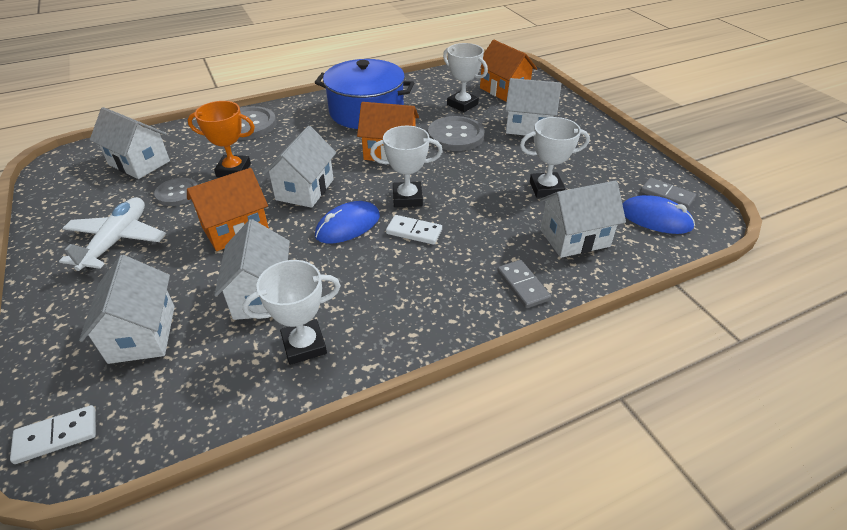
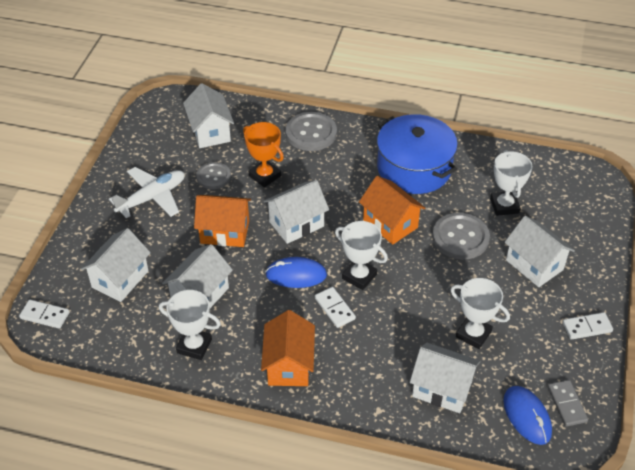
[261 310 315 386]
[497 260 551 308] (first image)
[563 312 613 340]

──────────────────────────────

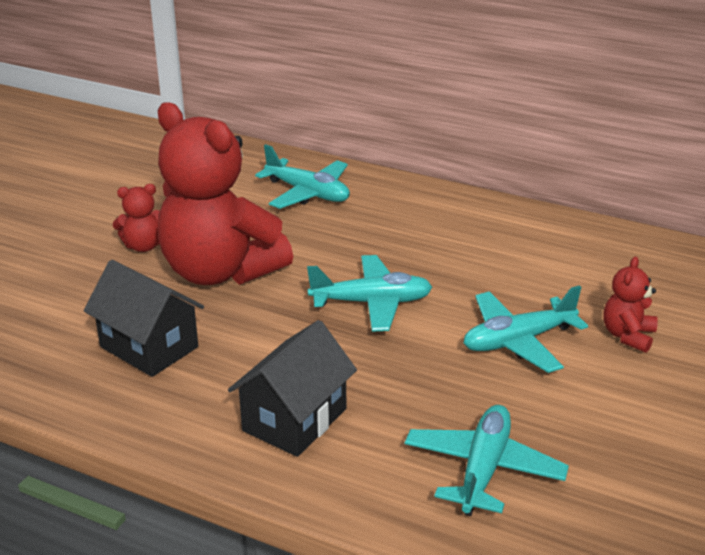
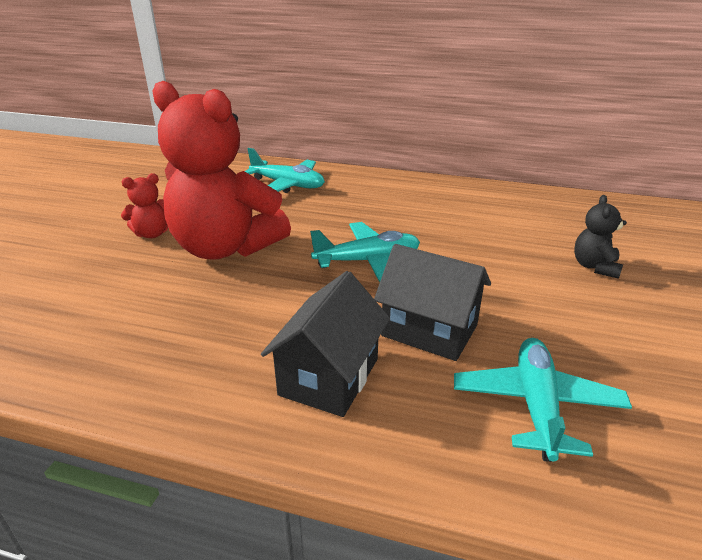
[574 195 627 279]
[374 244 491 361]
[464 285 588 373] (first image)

──────────────────────────────

## ABOUT THIS EXERCISE
Go through the listing above and copy each line that contains "image".

## SOLUTION TO THIS PROBLEM
[497 260 551 308] (first image)
[464 285 588 373] (first image)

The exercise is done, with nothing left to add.